ACTIVITY:
Your result will be the set of lines with "washbasin", copied from the material below.
====
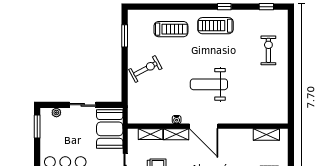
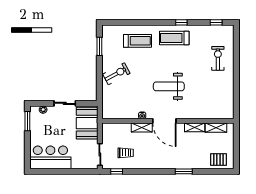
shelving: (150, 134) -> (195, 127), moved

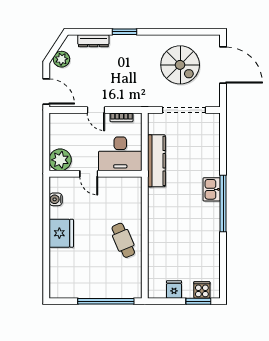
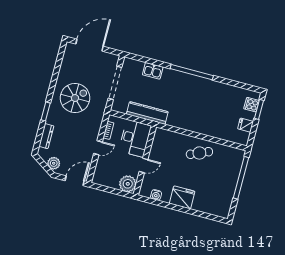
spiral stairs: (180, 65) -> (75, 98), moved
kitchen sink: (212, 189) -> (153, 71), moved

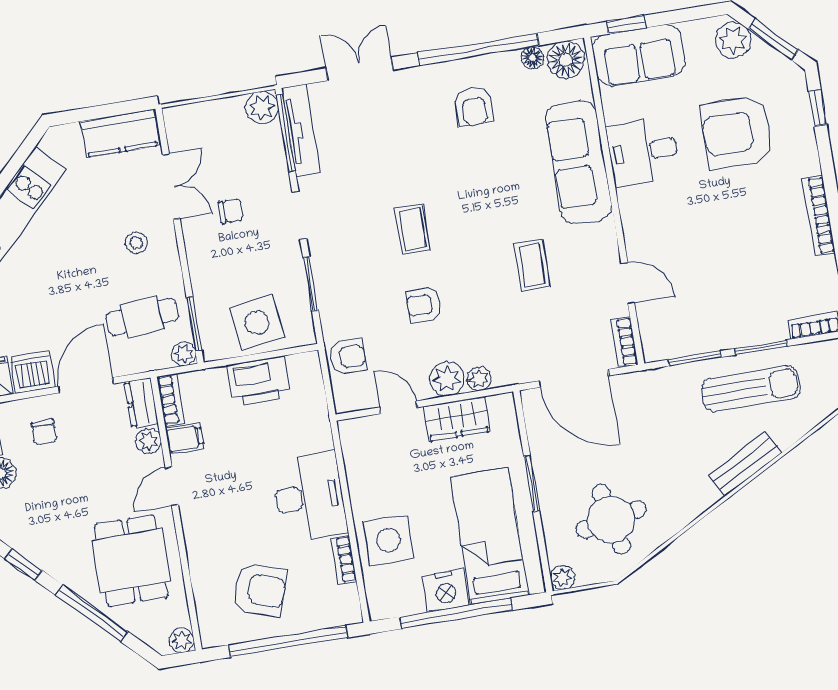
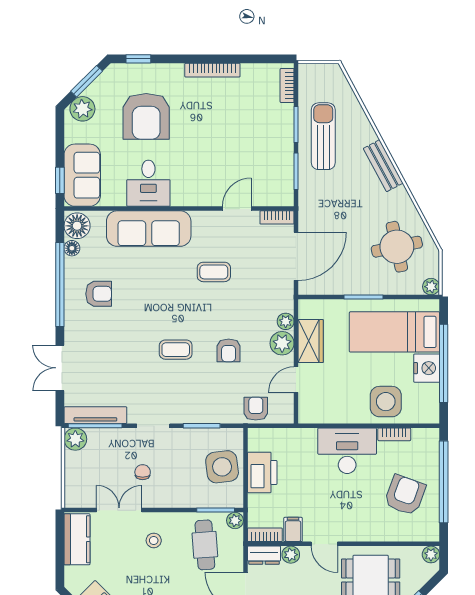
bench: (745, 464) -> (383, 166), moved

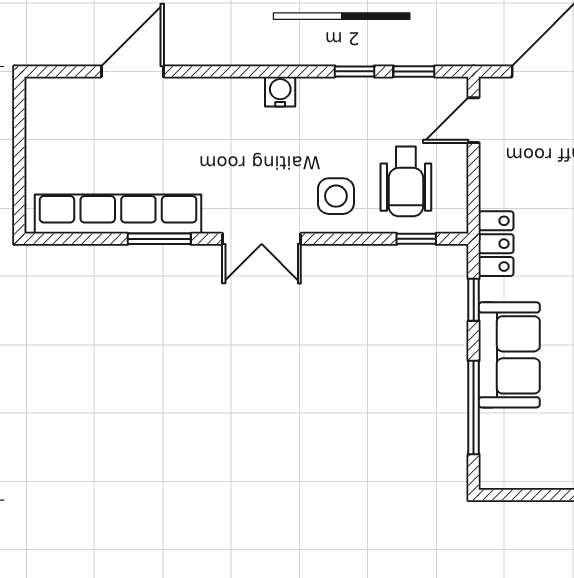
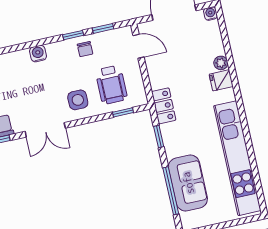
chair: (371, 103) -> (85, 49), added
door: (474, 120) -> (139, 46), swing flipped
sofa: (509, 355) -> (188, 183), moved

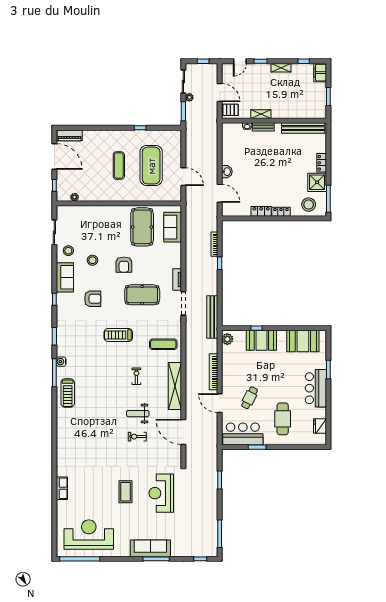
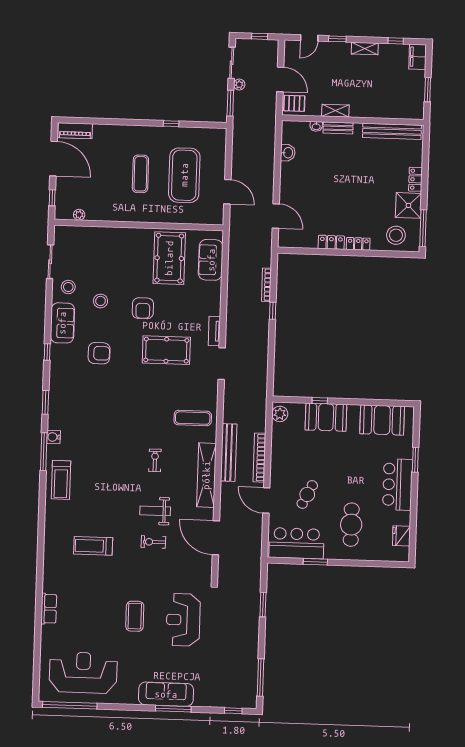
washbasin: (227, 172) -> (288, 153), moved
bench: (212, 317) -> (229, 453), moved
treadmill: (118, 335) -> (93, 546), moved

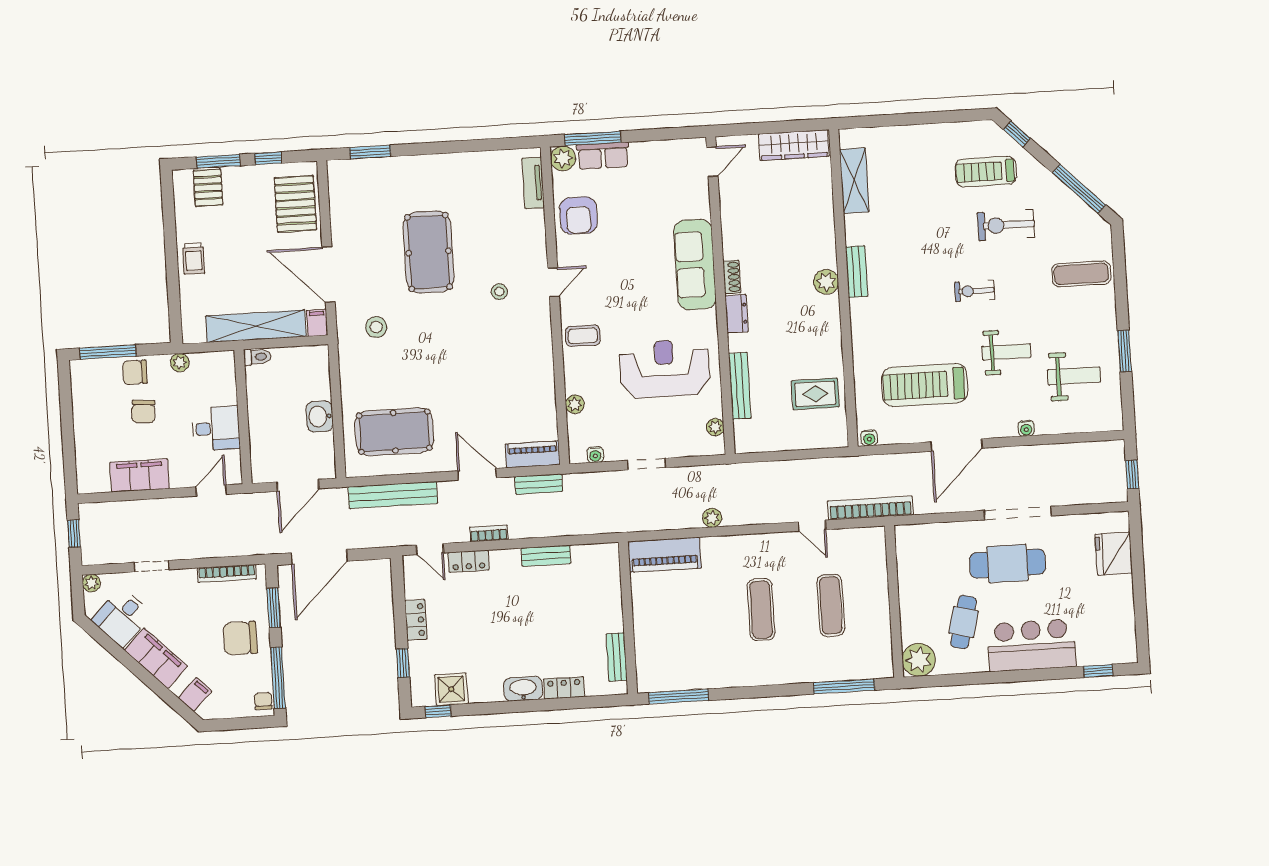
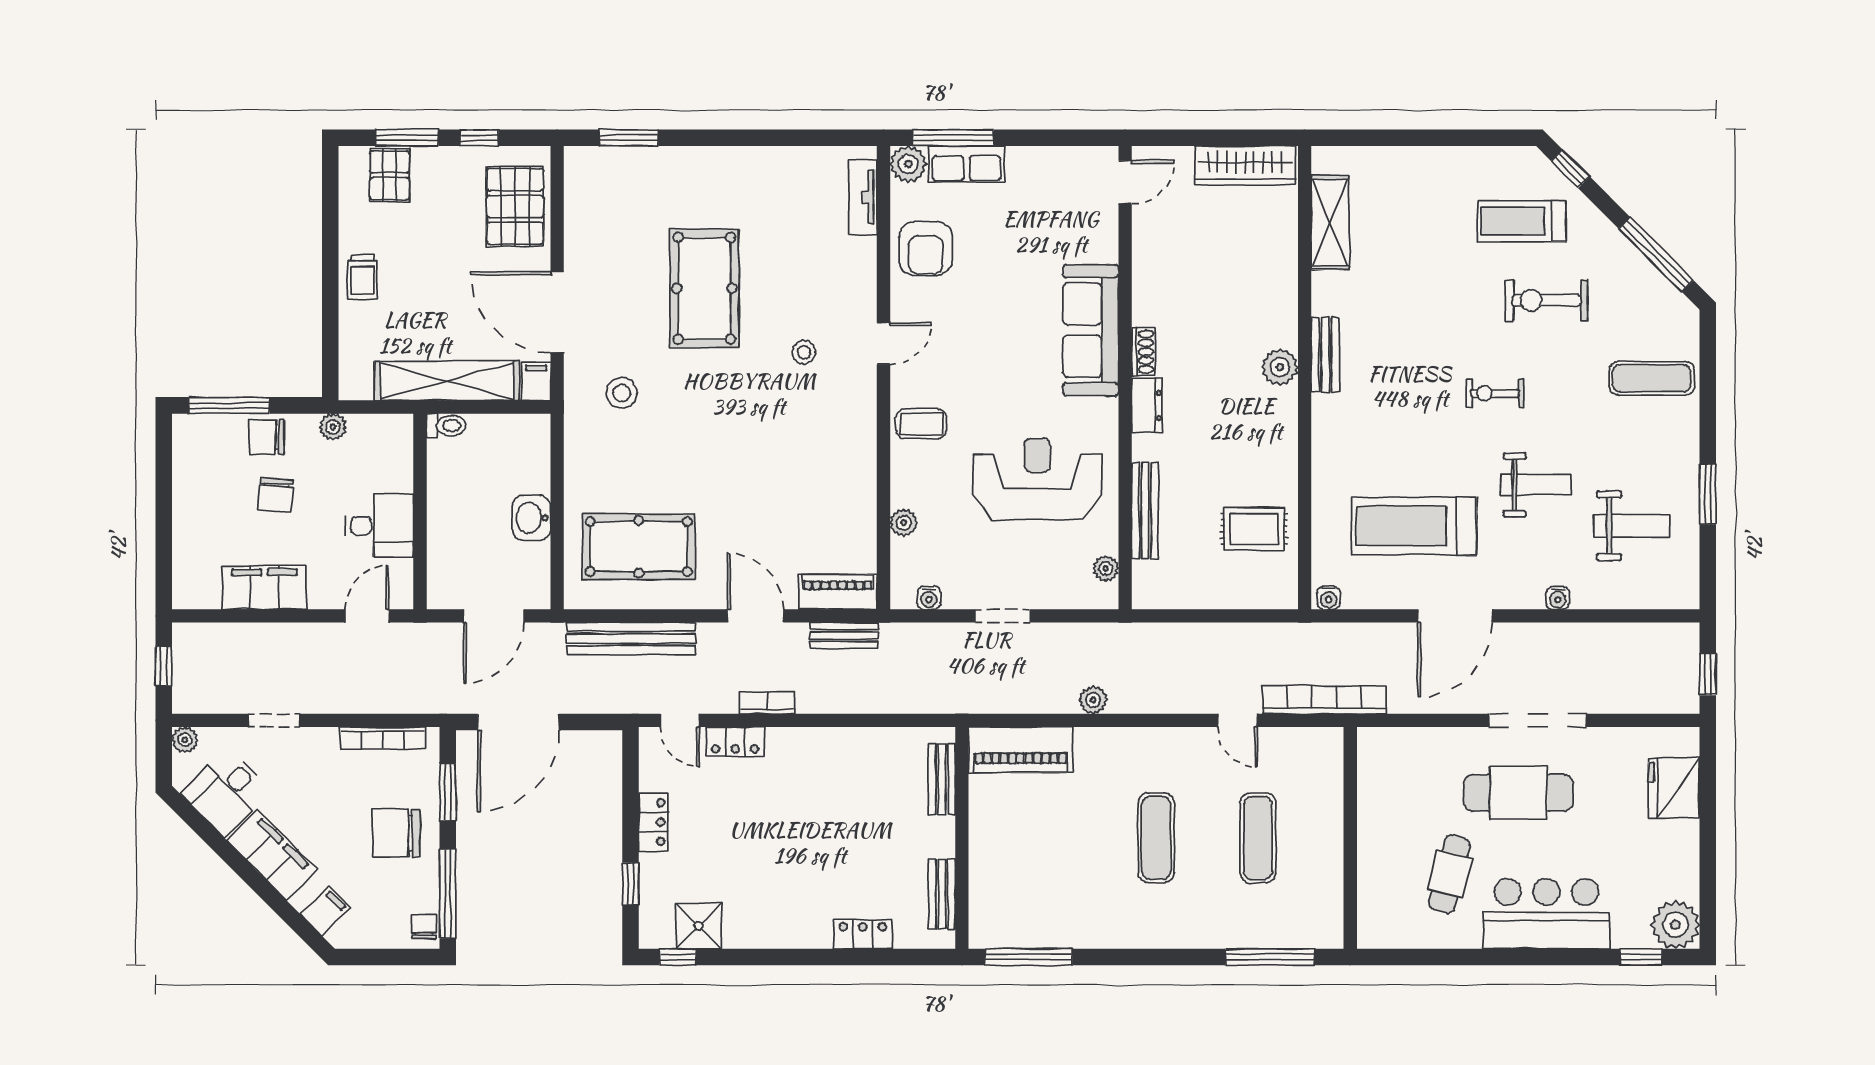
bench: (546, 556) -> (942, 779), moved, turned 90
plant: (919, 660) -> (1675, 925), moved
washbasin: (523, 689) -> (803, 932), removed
====
WRITTEN RESPONSE:
washbasin: (227, 172) -> (288, 153), moved
washbasin: (523, 689) -> (803, 932), removed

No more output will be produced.